* Exercise *
Rewrite the data below as a JSON list of strings, with one string for each line and no entries for blank lines.

Data for locating words and elements
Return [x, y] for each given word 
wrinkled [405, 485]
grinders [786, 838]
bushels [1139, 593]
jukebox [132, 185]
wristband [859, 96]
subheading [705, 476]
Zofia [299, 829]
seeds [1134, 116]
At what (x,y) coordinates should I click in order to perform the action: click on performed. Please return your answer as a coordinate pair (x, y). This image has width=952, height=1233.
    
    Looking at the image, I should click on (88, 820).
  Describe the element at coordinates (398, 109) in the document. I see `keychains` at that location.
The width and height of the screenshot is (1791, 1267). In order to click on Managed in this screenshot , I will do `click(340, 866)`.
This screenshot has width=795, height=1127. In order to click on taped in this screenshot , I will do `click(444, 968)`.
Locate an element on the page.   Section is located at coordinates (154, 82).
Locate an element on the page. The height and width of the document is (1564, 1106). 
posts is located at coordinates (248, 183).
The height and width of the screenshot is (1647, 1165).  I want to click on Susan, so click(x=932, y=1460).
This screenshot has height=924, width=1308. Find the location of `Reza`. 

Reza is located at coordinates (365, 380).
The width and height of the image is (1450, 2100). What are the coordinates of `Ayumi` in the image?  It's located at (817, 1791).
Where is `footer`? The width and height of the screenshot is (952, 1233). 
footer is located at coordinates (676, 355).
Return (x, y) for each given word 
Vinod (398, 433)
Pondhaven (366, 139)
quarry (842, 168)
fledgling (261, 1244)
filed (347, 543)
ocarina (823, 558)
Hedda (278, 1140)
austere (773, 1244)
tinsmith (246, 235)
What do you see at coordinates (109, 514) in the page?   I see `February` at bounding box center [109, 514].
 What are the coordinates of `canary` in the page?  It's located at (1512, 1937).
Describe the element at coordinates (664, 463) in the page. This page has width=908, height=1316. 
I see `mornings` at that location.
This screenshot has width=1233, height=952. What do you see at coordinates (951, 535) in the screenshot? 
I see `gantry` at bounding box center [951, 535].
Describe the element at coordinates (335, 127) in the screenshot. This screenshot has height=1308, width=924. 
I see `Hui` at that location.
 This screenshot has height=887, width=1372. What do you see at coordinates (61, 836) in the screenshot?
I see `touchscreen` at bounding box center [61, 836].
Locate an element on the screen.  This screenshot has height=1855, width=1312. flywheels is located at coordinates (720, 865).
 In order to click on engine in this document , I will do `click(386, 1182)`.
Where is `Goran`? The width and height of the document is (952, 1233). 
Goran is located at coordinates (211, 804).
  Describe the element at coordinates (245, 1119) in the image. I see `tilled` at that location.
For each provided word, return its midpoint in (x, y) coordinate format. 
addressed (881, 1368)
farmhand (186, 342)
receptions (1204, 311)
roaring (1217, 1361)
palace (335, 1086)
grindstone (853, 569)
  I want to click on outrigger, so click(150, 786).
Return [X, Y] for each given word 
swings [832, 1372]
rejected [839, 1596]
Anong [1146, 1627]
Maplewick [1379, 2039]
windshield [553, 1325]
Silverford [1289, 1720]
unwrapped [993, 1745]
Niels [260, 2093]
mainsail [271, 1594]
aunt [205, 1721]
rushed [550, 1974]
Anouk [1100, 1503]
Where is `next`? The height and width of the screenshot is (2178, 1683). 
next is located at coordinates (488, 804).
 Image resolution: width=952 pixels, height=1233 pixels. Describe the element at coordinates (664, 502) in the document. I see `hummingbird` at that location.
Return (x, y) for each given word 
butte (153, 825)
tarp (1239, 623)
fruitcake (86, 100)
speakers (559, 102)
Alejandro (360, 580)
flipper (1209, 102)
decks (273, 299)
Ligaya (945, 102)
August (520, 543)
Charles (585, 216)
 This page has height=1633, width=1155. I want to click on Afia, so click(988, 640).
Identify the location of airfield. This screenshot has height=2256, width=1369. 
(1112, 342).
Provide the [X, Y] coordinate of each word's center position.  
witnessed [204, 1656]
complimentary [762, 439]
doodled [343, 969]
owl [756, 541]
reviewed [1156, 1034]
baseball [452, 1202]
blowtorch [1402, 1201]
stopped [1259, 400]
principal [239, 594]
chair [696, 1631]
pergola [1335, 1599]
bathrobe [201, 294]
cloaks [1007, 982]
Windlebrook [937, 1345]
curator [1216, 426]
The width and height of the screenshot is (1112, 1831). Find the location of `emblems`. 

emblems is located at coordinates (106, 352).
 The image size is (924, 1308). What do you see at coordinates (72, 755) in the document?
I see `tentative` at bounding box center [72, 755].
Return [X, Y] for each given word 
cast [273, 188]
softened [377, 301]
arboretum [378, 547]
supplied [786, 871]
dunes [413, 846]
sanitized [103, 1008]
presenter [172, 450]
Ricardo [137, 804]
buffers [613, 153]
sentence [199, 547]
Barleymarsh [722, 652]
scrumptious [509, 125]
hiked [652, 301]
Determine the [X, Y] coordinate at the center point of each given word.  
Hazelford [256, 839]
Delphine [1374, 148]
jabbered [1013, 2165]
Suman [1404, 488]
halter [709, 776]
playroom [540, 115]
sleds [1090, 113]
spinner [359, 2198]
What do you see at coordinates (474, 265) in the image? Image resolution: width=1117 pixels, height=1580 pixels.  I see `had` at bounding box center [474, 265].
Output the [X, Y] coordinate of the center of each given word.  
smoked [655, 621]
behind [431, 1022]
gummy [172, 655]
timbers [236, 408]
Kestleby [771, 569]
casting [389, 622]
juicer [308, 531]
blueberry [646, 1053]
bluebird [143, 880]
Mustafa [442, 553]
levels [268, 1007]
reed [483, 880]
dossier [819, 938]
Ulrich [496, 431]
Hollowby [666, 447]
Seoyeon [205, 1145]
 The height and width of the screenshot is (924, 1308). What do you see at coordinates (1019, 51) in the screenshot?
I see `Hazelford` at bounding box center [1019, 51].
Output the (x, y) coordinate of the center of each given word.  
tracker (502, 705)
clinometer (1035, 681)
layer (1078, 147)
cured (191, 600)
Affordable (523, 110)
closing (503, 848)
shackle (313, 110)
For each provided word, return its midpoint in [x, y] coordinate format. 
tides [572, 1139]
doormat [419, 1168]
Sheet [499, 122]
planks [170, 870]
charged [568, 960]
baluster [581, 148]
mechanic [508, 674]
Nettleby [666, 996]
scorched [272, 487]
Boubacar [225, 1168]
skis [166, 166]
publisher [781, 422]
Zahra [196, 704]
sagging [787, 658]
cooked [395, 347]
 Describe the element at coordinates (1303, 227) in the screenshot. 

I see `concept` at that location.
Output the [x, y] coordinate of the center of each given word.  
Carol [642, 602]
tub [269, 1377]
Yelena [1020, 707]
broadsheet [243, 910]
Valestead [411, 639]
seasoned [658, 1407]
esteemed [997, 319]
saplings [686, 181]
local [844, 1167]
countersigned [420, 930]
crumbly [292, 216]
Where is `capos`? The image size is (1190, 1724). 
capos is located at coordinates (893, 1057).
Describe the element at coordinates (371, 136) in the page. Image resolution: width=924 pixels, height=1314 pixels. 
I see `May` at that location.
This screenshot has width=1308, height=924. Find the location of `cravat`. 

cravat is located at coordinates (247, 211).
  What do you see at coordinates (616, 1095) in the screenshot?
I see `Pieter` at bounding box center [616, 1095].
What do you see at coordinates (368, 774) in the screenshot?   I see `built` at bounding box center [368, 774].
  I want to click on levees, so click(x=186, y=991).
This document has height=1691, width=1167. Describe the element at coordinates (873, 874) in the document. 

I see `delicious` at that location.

* Response for this exercise *
[
  "Return [x, y] for each given word ",
  "wrinkled [405, 485]",
  "grinders [786, 838]",
  "bushels [1139, 593]",
  "jukebox [132, 185]",
  "wristband [859, 96]",
  "subheading [705, 476]",
  "Zofia [299, 829]",
  "seeds [1134, 116]",
  "At what (x,y) coordinates should I click in order to perform the action: click on performed. Please return your answer as a coordinate pair (x, y). This image has width=952, height=1233.",
  "    Looking at the image, I should click on (88, 820).",
  "  Describe the element at coordinates (398, 109) in the document. I see `keychains` at that location.",
  "The width and height of the screenshot is (1791, 1267). In order to click on Managed in this screenshot , I will do `click(340, 866)`.",
  "This screenshot has width=795, height=1127. In order to click on taped in this screenshot , I will do `click(444, 968)`.",
  "Locate an element on the page.   Section is located at coordinates (154, 82).",
  "Locate an element on the page. The height and width of the document is (1564, 1106). ",
  "posts is located at coordinates (248, 183).",
  "The height and width of the screenshot is (1647, 1165).  I want to click on Susan, so click(x=932, y=1460).",
  "This screenshot has height=924, width=1308. Find the location of `Reza`. ",
  "Reza is located at coordinates (365, 380).",
  "The width and height of the image is (1450, 2100). What are the coordinates of `Ayumi` in the image?  It's located at (817, 1791).",
  "Where is `footer`? The width and height of the screenshot is (952, 1233). ",
  "footer is located at coordinates (676, 355).",
  "Return (x, y) for each given word ",
  "Vinod (398, 433)",
  "Pondhaven (366, 139)",
  "quarry (842, 168)",
  "fledgling (261, 1244)",
  "filed (347, 543)",
  "ocarina (823, 558)",
  "Hedda (278, 1140)",
  "austere (773, 1244)",
  "tinsmith (246, 235)",
  "What do you see at coordinates (109, 514) in the page?   I see `February` at bounding box center [109, 514].",
  " What are the coordinates of `canary` in the page?  It's located at (1512, 1937).",
  "Describe the element at coordinates (664, 463) in the page. This page has width=908, height=1316. ",
  "I see `mornings` at that location.",
  "This screenshot has width=1233, height=952. What do you see at coordinates (951, 535) in the screenshot? ",
  "I see `gantry` at bounding box center [951, 535].",
  "Describe the element at coordinates (335, 127) in the screenshot. This screenshot has height=1308, width=924. ",
  "I see `Hui` at that location.",
  " This screenshot has height=887, width=1372. What do you see at coordinates (61, 836) in the screenshot?",
  "I see `touchscreen` at bounding box center [61, 836].",
  "Locate an element on the screen.  This screenshot has height=1855, width=1312. flywheels is located at coordinates (720, 865).",
  " In order to click on engine in this document , I will do `click(386, 1182)`.",
  "Where is `Goran`? The width and height of the document is (952, 1233). ",
  "Goran is located at coordinates (211, 804).",
  "  Describe the element at coordinates (245, 1119) in the image. I see `tilled` at that location.",
  "For each provided word, return its midpoint in (x, y) coordinate format. ",
  "addressed (881, 1368)",
  "farmhand (186, 342)",
  "receptions (1204, 311)",
  "roaring (1217, 1361)",
  "palace (335, 1086)",
  "grindstone (853, 569)",
  "  I want to click on outrigger, so click(150, 786).",
  "Return [X, Y] for each given word ",
  "swings [832, 1372]",
  "rejected [839, 1596]",
  "Anong [1146, 1627]",
  "Maplewick [1379, 2039]",
  "windshield [553, 1325]",
  "Silverford [1289, 1720]",
  "unwrapped [993, 1745]",
  "Niels [260, 2093]",
  "mainsail [271, 1594]",
  "aunt [205, 1721]",
  "rushed [550, 1974]",
  "Anouk [1100, 1503]",
  "Where is `next`? The height and width of the screenshot is (2178, 1683). ",
  "next is located at coordinates (488, 804).",
  " Image resolution: width=952 pixels, height=1233 pixels. Describe the element at coordinates (664, 502) in the document. I see `hummingbird` at that location.",
  "Return (x, y) for each given word ",
  "butte (153, 825)",
  "tarp (1239, 623)",
  "fruitcake (86, 100)",
  "speakers (559, 102)",
  "Alejandro (360, 580)",
  "flipper (1209, 102)",
  "decks (273, 299)",
  "Ligaya (945, 102)",
  "August (520, 543)",
  "Charles (585, 216)",
  " This page has height=1633, width=1155. I want to click on Afia, so click(988, 640).",
  "Identify the location of airfield. This screenshot has height=2256, width=1369. ",
  "(1112, 342).",
  "Provide the [X, Y] coordinate of each word's center position.  ",
  "witnessed [204, 1656]",
  "complimentary [762, 439]",
  "doodled [343, 969]",
  "owl [756, 541]",
  "reviewed [1156, 1034]",
  "baseball [452, 1202]",
  "blowtorch [1402, 1201]",
  "stopped [1259, 400]",
  "principal [239, 594]",
  "chair [696, 1631]",
  "pergola [1335, 1599]",
  "bathrobe [201, 294]",
  "cloaks [1007, 982]",
  "Windlebrook [937, 1345]",
  "curator [1216, 426]",
  "The width and height of the screenshot is (1112, 1831). Find the location of `emblems`. ",
  "emblems is located at coordinates (106, 352).",
  " The image size is (924, 1308). What do you see at coordinates (72, 755) in the document?",
  "I see `tentative` at bounding box center [72, 755].",
  "Return [X, Y] for each given word ",
  "cast [273, 188]",
  "softened [377, 301]",
  "arboretum [378, 547]",
  "supplied [786, 871]",
  "dunes [413, 846]",
  "sanitized [103, 1008]",
  "presenter [172, 450]",
  "Ricardo [137, 804]",
  "buffers [613, 153]",
  "sentence [199, 547]",
  "Barleymarsh [722, 652]",
  "scrumptious [509, 125]",
  "hiked [652, 301]",
  "Determine the [X, Y] coordinate at the center point of each given word.  ",
  "Hazelford [256, 839]",
  "Delphine [1374, 148]",
  "jabbered [1013, 2165]",
  "Suman [1404, 488]",
  "halter [709, 776]",
  "playroom [540, 115]",
  "sleds [1090, 113]",
  "spinner [359, 2198]",
  "What do you see at coordinates (474, 265) in the image? Image resolution: width=1117 pixels, height=1580 pixels.  I see `had` at bounding box center [474, 265].",
  "Output the [X, Y] coordinate of the center of each given word.  ",
  "smoked [655, 621]",
  "behind [431, 1022]",
  "gummy [172, 655]",
  "timbers [236, 408]",
  "Kestleby [771, 569]",
  "casting [389, 622]",
  "juicer [308, 531]",
  "blueberry [646, 1053]",
  "bluebird [143, 880]",
  "Mustafa [442, 553]",
  "levels [268, 1007]",
  "reed [483, 880]",
  "dossier [819, 938]",
  "Ulrich [496, 431]",
  "Hollowby [666, 447]",
  "Seoyeon [205, 1145]",
  " The height and width of the screenshot is (924, 1308). What do you see at coordinates (1019, 51) in the screenshot?",
  "I see `Hazelford` at bounding box center [1019, 51].",
  "Output the (x, y) coordinate of the center of each given word.  ",
  "tracker (502, 705)",
  "clinometer (1035, 681)",
  "layer (1078, 147)",
  "cured (191, 600)",
  "Affordable (523, 110)",
  "closing (503, 848)",
  "shackle (313, 110)",
  "For each provided word, return its midpoint in [x, y] coordinate format. ",
  "tides [572, 1139]",
  "doormat [419, 1168]",
  "Sheet [499, 122]",
  "planks [170, 870]",
  "charged [568, 960]",
  "baluster [581, 148]",
  "mechanic [508, 674]",
  "Nettleby [666, 996]",
  "scorched [272, 487]",
  "Boubacar [225, 1168]",
  "skis [166, 166]",
  "publisher [781, 422]",
  "Zahra [196, 704]",
  "sagging [787, 658]",
  "cooked [395, 347]",
  " Describe the element at coordinates (1303, 227) in the screenshot. ",
  "I see `concept` at that location.",
  "Output the [x, y] coordinate of the center of each given word.  ",
  "Carol [642, 602]",
  "tub [269, 1377]",
  "Yelena [1020, 707]",
  "broadsheet [243, 910]",
  "Valestead [411, 639]",
  "seasoned [658, 1407]",
  "esteemed [997, 319]",
  "saplings [686, 181]",
  "local [844, 1167]",
  "countersigned [420, 930]",
  "crumbly [292, 216]",
  "Where is `capos`? The image size is (1190, 1724). ",
  "capos is located at coordinates (893, 1057).",
  "Describe the element at coordinates (371, 136) in the page. Image resolution: width=924 pixels, height=1314 pixels. ",
  "I see `May` at that location.",
  "This screenshot has width=1308, height=924. Find the location of `cravat`. ",
  "cravat is located at coordinates (247, 211).",
  "  What do you see at coordinates (616, 1095) in the screenshot?",
  "I see `Pieter` at bounding box center [616, 1095].",
  "What do you see at coordinates (368, 774) in the screenshot?   I see `built` at bounding box center [368, 774].",
  "  I want to click on levees, so click(x=186, y=991).",
  "This document has height=1691, width=1167. Describe the element at coordinates (873, 874) in the document. ",
  "I see `delicious` at that location."
]